In the entries that follow, the first line to write out is the one containing "op=move; was=Ente [rot];", and the last is the one containing "op=move; was=Glocke [grün];". Reproduce that stretch exactly, with nothing before or after it.
+ + + + + + +
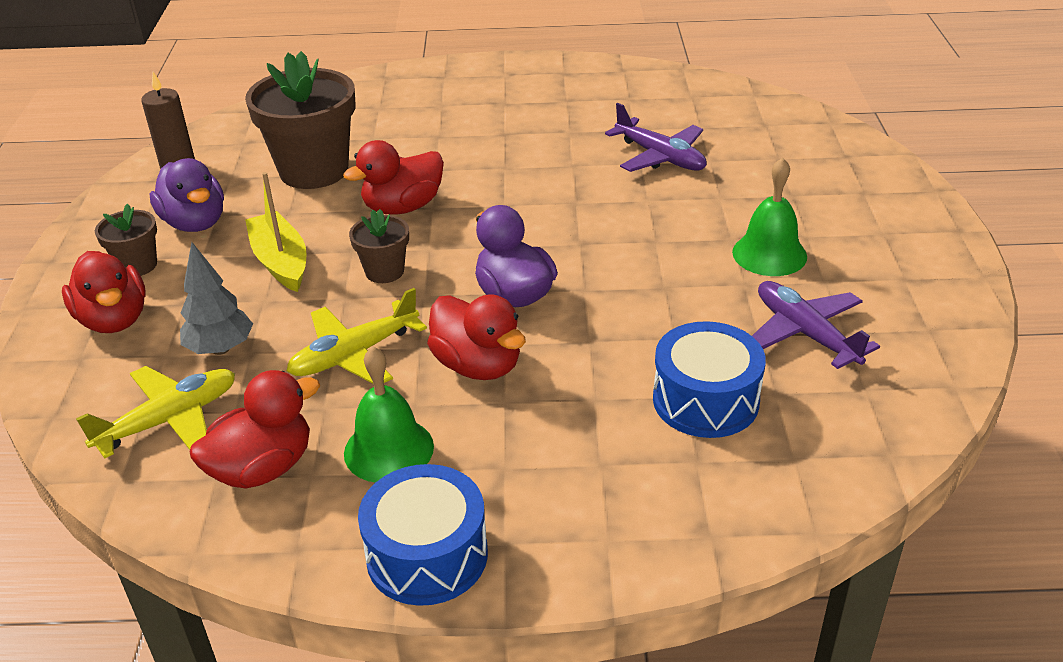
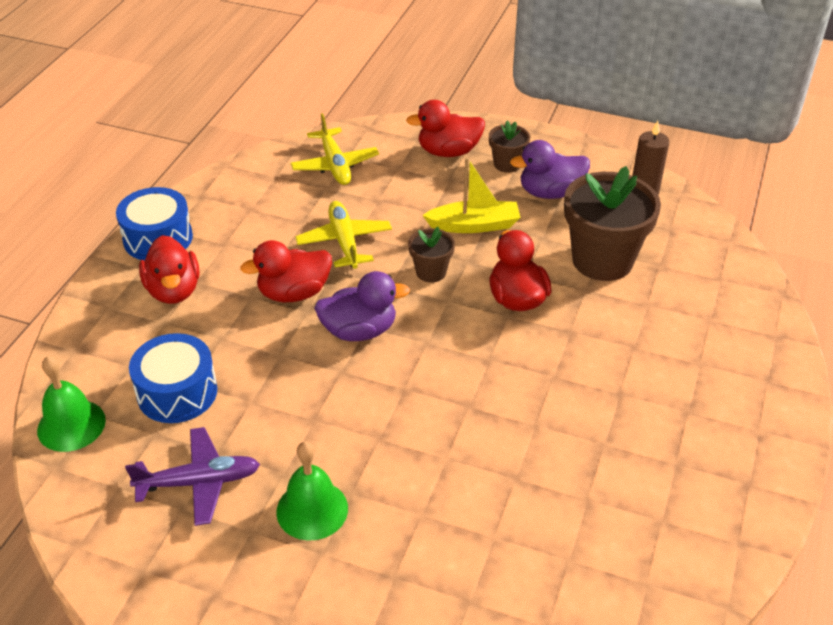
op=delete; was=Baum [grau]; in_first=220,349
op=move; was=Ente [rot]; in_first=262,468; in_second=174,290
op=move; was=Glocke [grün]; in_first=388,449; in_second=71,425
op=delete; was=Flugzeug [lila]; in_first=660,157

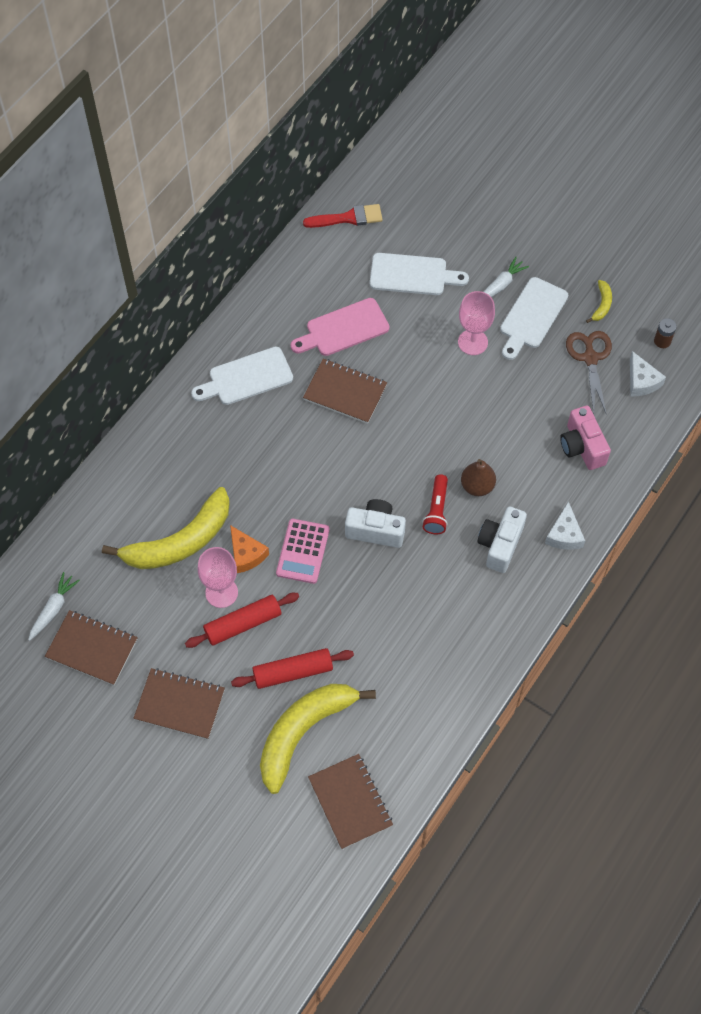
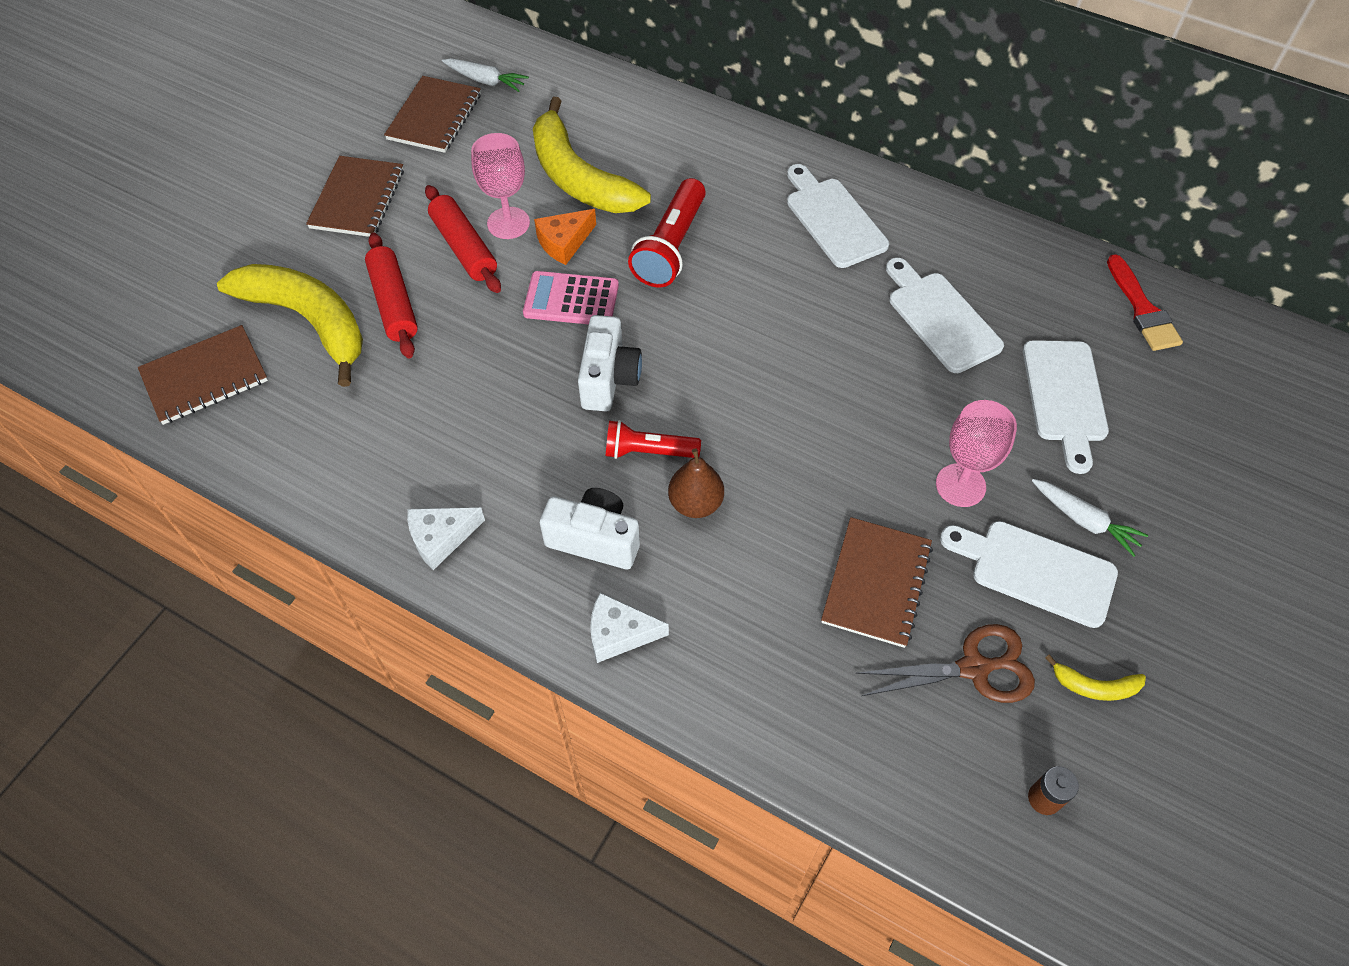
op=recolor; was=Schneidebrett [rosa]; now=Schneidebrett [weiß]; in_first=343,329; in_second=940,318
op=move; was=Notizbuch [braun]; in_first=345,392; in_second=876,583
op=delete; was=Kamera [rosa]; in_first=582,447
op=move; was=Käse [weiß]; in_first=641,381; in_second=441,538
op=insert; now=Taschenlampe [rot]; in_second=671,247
+ + + + + + +
Exercise answer |
op=move; was=Ente [rot]; in_first=262,468; in_second=174,290
op=move; was=Glocke [grün]; in_first=388,449; in_second=71,425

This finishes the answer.